• _Assigned task_:
Only the lines below from the one containing "OLED2 pin SDA: GP26 -> GP4" through the one containing "TFT2 pin DC: GP1 -> GP22" belong in the answer, set down exactly, with the pictures left out.

• _Record extracts_:
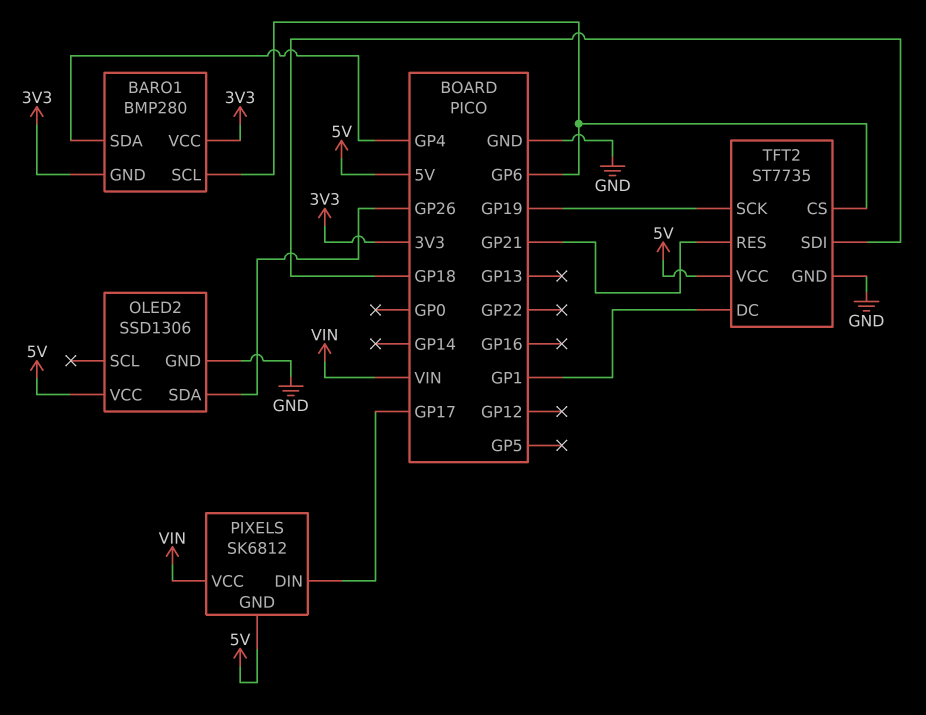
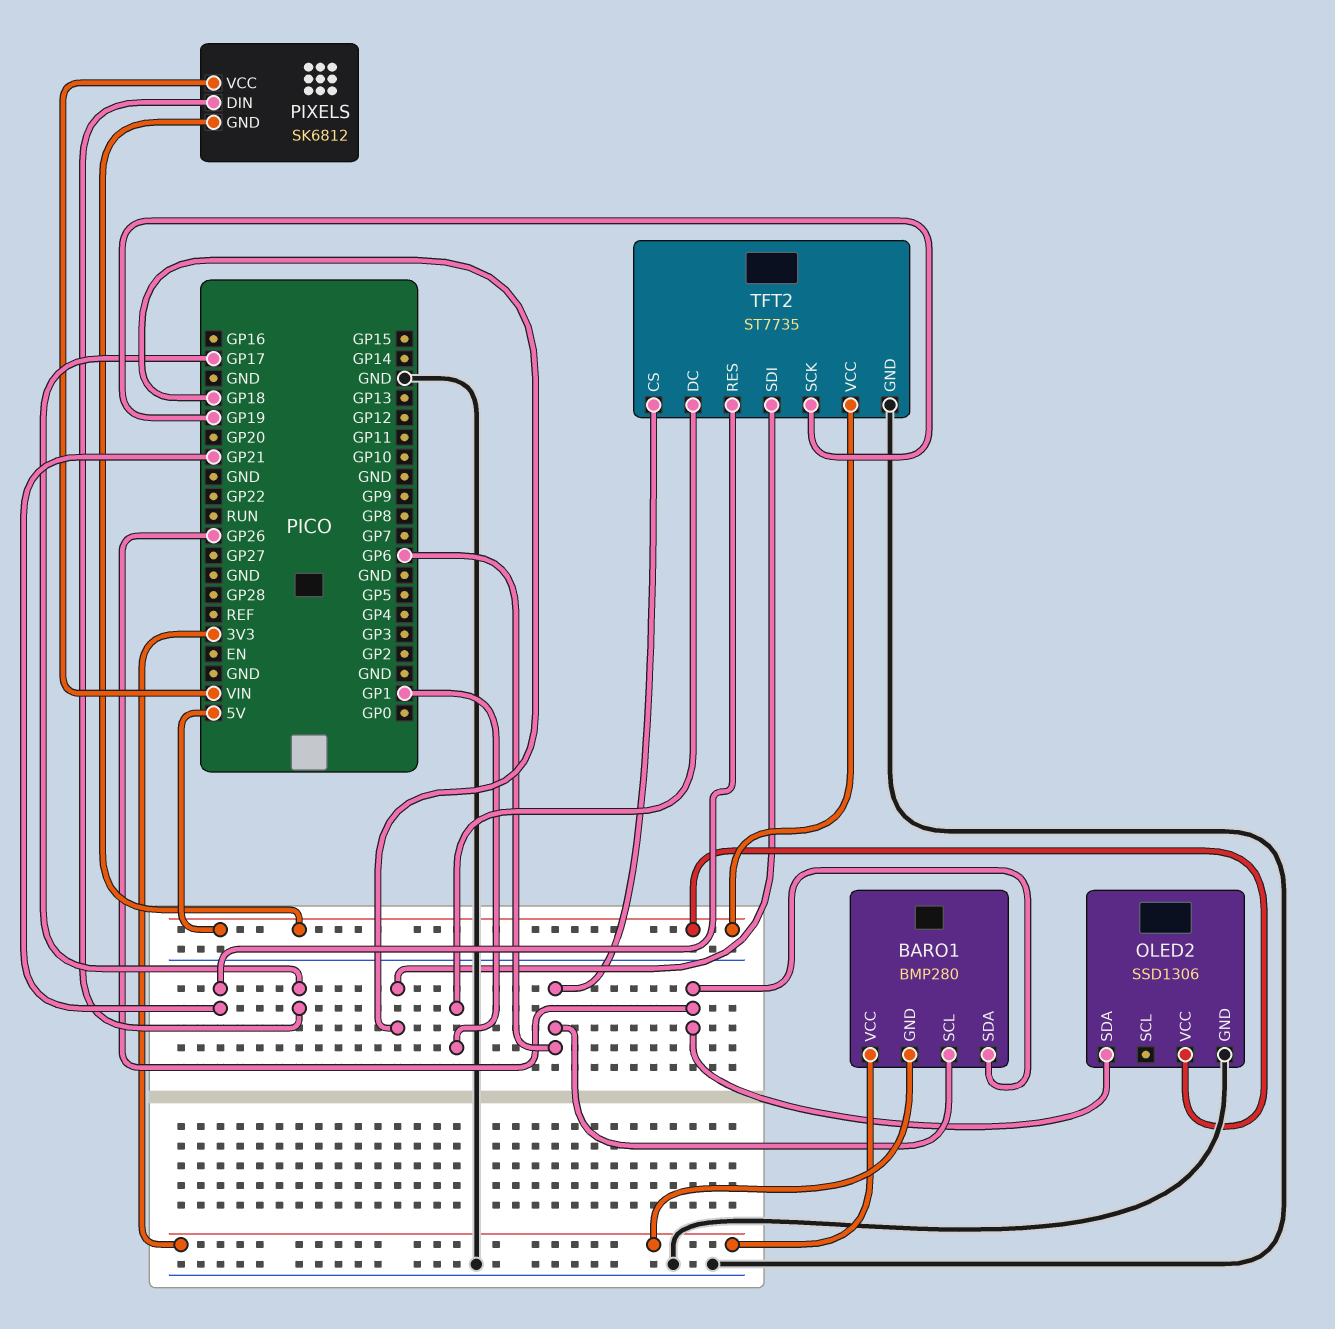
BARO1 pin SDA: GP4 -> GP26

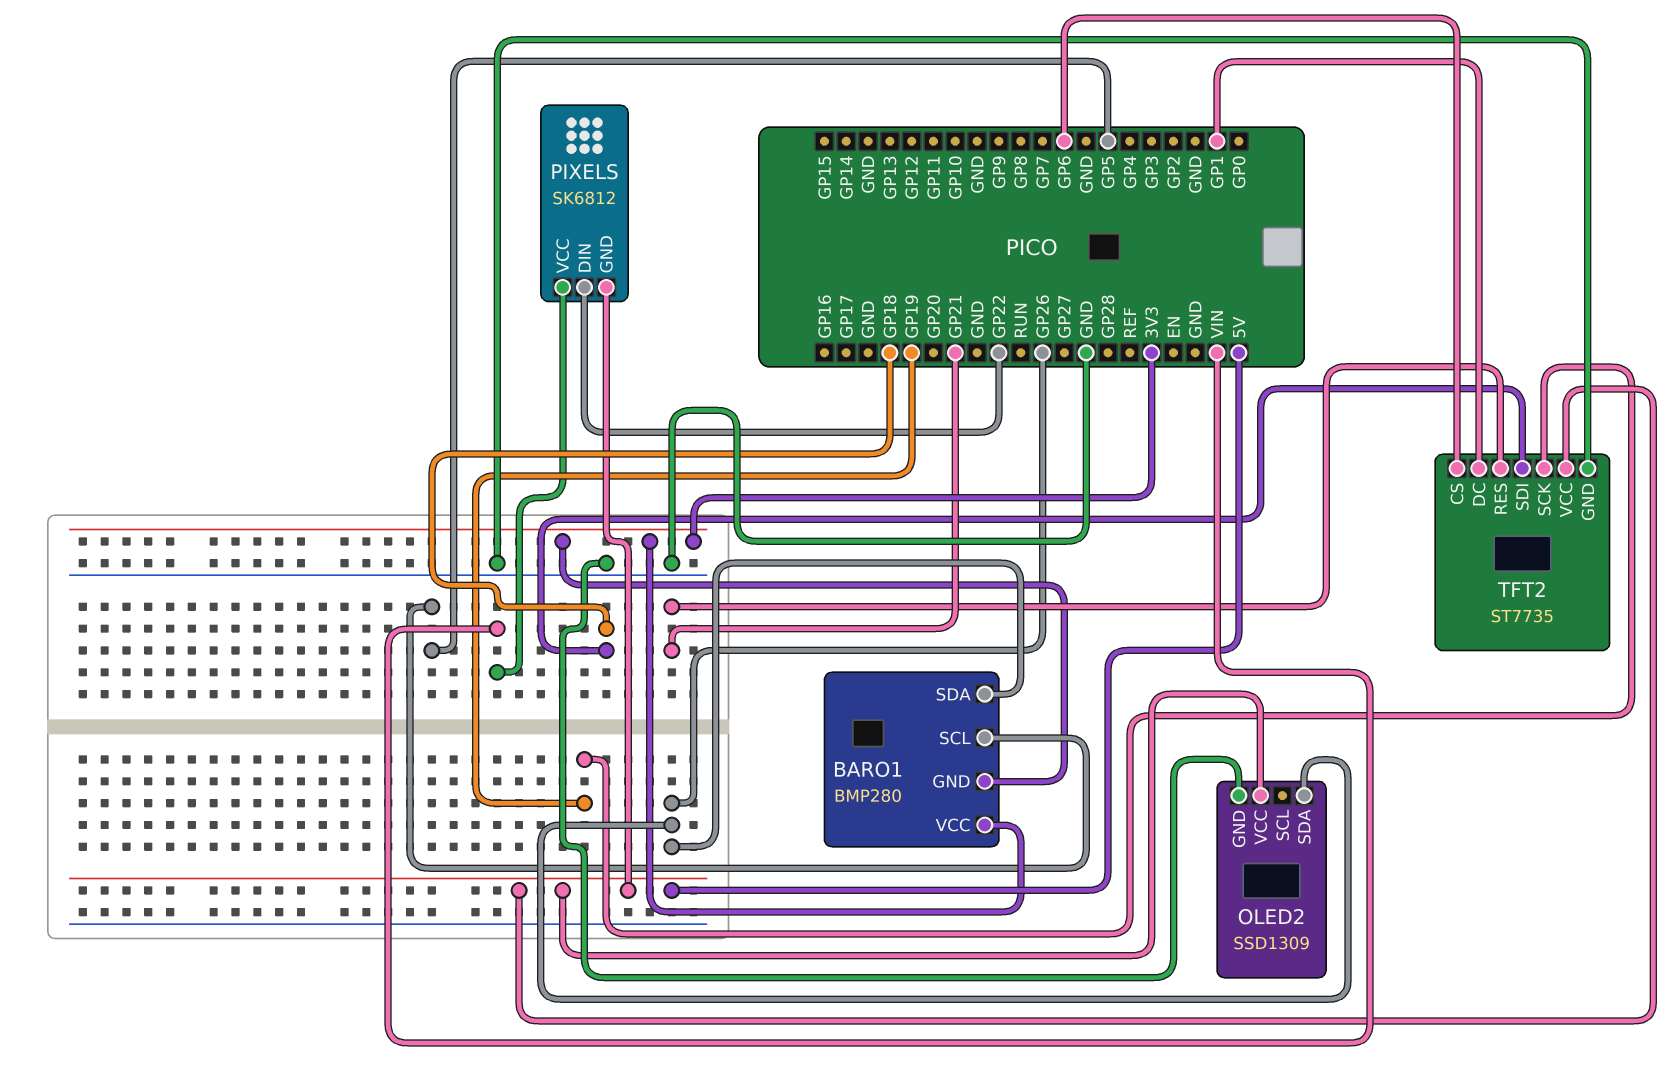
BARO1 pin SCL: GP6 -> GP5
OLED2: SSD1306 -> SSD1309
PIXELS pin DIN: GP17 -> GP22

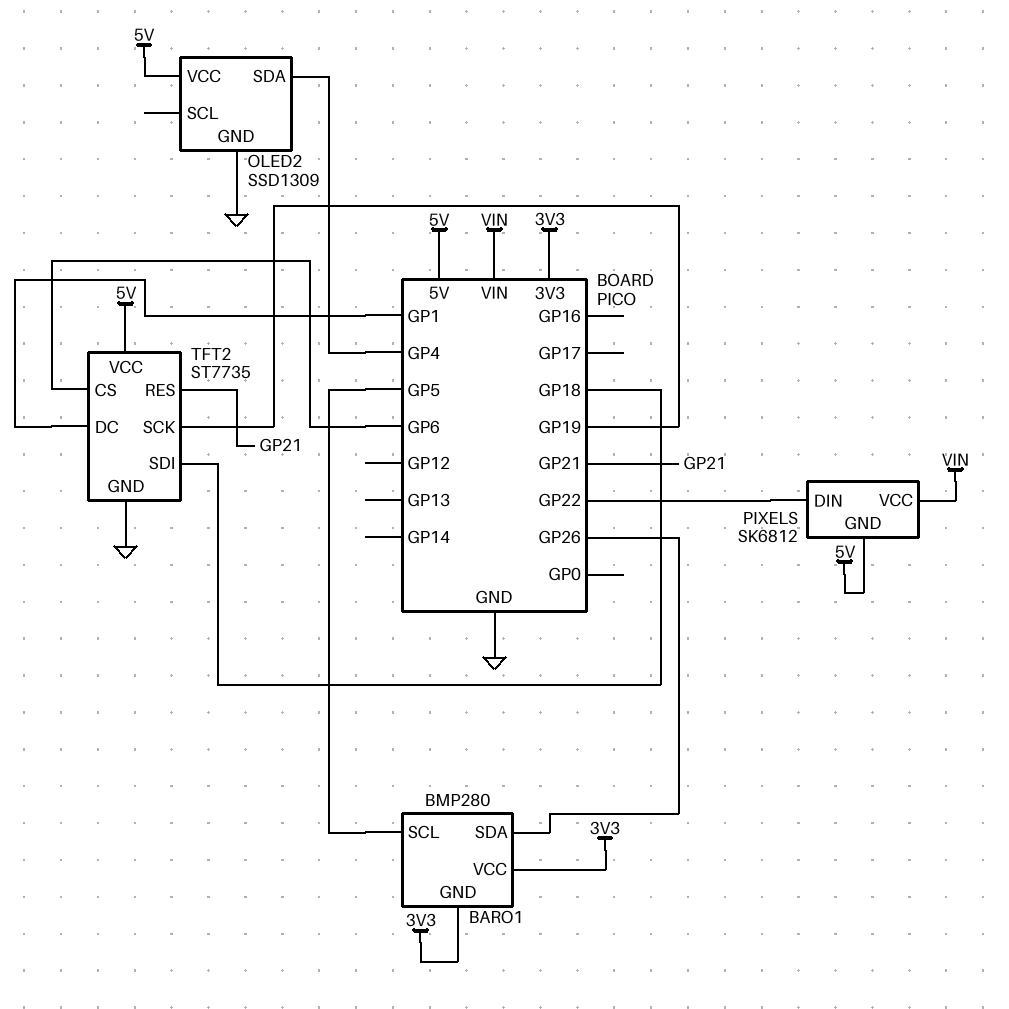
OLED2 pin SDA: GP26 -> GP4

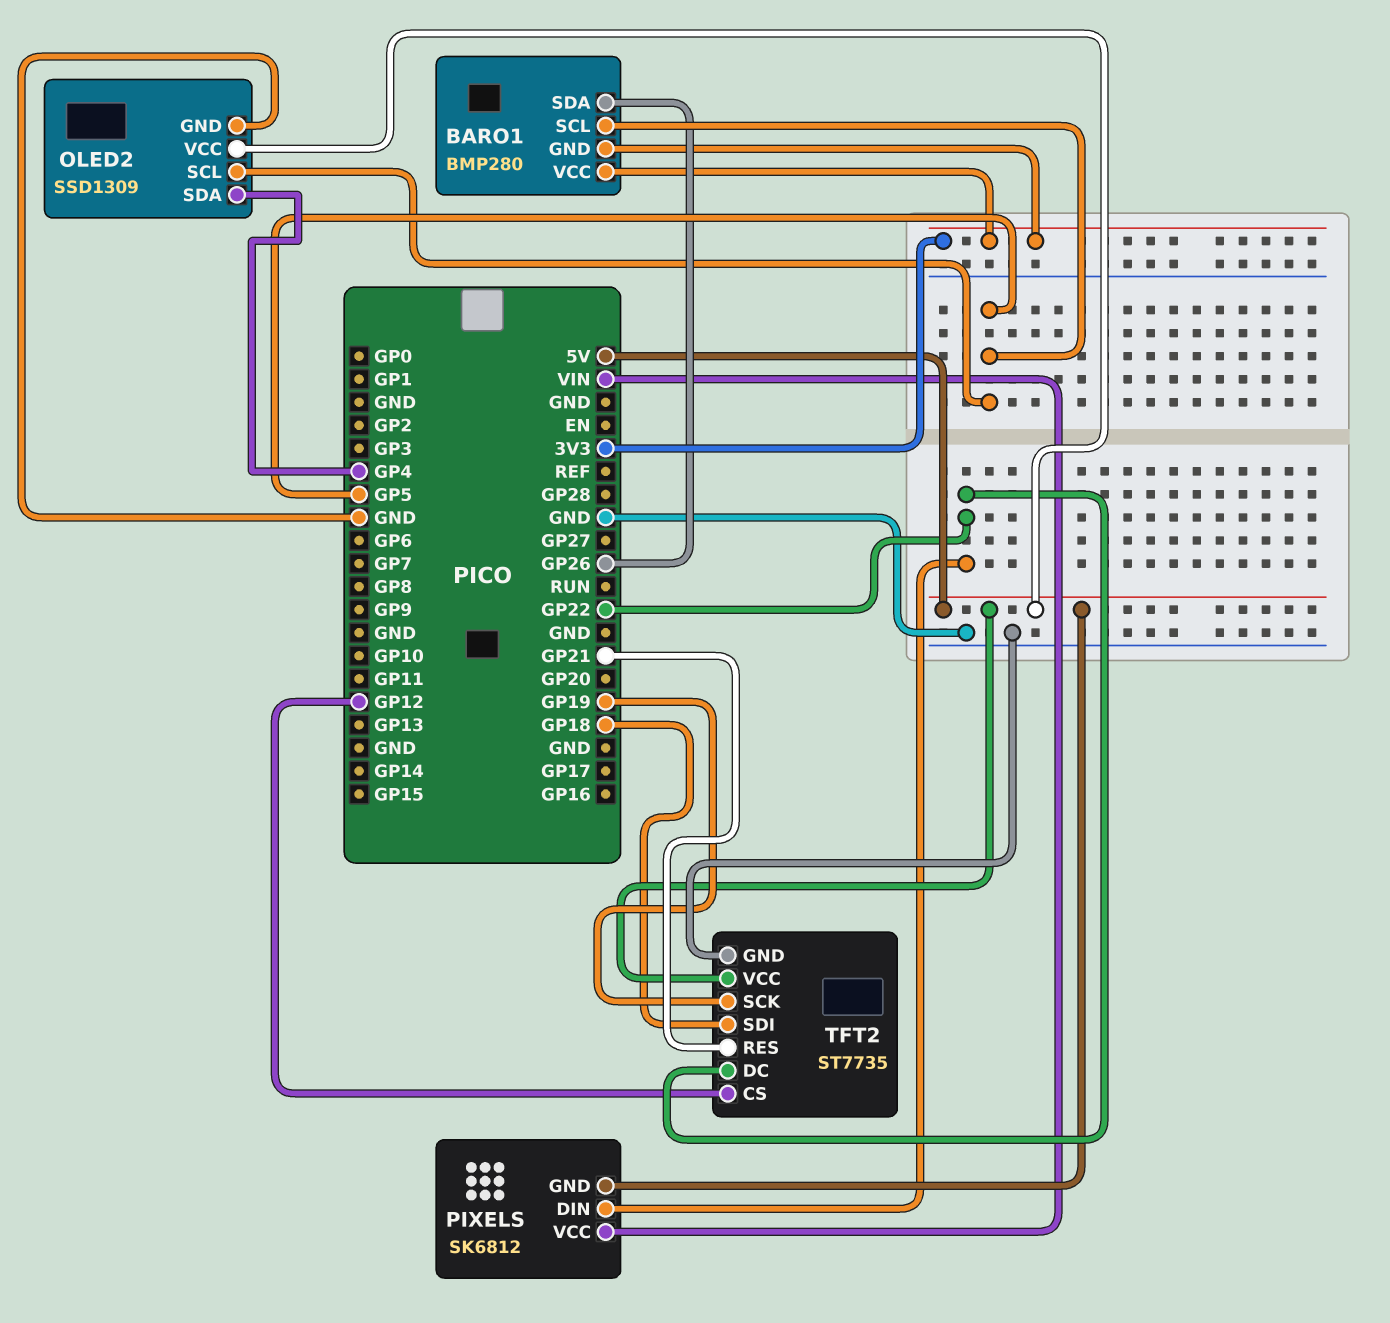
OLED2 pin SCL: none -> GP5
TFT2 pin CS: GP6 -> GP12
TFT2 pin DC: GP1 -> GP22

--

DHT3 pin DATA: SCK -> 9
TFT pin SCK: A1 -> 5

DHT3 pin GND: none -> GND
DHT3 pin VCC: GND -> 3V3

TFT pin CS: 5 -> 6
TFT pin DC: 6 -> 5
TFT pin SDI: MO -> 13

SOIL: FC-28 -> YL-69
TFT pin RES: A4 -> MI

• _Output_:
OLED2 pin SDA: GP26 -> GP4

OLED2 pin SCL: none -> GP5
TFT2 pin CS: GP6 -> GP12
TFT2 pin DC: GP1 -> GP22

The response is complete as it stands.